··· The input ···

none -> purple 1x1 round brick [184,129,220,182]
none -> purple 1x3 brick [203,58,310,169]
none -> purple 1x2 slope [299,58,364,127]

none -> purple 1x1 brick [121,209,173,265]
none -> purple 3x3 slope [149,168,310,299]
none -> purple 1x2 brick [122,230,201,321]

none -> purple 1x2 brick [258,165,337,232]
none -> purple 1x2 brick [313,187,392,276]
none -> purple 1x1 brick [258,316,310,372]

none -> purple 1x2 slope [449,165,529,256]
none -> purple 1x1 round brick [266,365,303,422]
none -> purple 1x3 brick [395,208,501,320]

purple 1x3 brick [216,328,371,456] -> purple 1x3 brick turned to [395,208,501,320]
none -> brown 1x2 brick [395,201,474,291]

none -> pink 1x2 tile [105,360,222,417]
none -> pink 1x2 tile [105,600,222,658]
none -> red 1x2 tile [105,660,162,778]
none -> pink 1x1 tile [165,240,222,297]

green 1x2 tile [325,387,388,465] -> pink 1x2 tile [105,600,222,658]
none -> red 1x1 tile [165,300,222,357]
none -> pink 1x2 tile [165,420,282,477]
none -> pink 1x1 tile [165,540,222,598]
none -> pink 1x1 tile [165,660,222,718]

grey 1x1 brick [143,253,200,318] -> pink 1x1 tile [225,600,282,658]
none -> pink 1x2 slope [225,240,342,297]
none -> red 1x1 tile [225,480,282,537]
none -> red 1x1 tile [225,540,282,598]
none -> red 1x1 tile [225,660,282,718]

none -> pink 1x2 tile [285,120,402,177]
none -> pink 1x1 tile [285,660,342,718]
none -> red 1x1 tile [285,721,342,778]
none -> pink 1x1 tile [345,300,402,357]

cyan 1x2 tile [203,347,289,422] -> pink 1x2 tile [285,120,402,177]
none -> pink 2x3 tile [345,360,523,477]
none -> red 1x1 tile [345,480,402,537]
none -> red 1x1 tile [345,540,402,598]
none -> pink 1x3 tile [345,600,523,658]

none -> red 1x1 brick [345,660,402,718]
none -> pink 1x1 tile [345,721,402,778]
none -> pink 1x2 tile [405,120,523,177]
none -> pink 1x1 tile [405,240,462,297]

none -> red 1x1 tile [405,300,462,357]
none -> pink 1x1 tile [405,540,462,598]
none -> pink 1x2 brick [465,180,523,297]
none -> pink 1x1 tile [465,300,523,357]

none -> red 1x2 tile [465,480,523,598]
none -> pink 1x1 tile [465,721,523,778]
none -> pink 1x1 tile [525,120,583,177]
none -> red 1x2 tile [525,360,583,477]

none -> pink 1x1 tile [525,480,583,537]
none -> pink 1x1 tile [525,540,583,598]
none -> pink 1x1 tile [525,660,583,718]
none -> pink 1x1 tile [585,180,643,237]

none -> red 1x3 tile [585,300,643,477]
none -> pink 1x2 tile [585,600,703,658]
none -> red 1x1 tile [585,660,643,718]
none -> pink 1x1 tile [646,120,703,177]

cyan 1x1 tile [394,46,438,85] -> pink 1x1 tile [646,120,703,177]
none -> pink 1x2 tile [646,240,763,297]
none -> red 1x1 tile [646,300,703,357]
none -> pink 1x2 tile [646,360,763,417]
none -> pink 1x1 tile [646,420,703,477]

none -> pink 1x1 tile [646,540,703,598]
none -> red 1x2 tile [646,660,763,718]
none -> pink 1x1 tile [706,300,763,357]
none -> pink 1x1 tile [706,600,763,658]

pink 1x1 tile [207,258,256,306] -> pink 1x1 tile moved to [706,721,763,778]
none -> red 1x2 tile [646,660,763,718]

···

> Assignment: Gather up, from the records above, each line where the word "cyan" appears.

> Response:
cyan 1x2 tile [203,347,289,422] -> pink 1x2 tile [285,120,402,177]
cyan 1x1 tile [394,46,438,85] -> pink 1x1 tile [646,120,703,177]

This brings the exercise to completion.